[Recorded data]
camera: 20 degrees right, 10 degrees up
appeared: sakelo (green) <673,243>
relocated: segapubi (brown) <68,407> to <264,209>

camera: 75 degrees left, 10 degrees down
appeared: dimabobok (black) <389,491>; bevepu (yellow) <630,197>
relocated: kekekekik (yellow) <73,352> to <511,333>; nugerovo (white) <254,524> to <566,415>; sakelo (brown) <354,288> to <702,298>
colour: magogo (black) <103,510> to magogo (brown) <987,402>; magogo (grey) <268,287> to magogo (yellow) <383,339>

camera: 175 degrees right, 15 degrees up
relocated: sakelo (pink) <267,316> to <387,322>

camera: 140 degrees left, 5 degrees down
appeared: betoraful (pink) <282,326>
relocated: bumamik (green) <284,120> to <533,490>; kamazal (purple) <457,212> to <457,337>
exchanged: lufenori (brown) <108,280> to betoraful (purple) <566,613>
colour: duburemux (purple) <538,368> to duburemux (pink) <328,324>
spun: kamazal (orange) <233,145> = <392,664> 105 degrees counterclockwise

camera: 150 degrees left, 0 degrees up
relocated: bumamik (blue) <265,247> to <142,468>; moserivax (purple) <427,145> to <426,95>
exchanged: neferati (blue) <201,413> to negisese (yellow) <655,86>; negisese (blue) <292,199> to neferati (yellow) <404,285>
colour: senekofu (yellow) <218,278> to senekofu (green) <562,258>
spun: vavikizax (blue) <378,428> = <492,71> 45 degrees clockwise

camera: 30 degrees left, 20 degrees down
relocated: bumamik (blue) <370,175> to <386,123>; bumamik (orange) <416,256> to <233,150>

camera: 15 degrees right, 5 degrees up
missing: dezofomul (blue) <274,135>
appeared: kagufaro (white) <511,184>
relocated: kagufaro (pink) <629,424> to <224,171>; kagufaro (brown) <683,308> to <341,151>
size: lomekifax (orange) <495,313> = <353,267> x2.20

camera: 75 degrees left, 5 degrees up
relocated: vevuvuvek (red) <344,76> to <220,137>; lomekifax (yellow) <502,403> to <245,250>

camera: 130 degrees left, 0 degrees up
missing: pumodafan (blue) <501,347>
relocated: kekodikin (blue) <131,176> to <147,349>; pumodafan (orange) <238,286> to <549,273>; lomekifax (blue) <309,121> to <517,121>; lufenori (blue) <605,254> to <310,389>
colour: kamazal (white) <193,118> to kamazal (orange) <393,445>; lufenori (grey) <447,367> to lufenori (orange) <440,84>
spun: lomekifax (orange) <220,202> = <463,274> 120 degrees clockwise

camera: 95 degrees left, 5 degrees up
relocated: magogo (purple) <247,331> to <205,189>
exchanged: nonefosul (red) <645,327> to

▶ **Activity**
The answer should hold only the lines from the start of the records above through the line containing "appeared: sakelo (green) <673,243>", each set down exactly.

▶ **Answer to this task**
camera: 20 degrees right, 10 degrees up
appeared: sakelo (green) <673,243>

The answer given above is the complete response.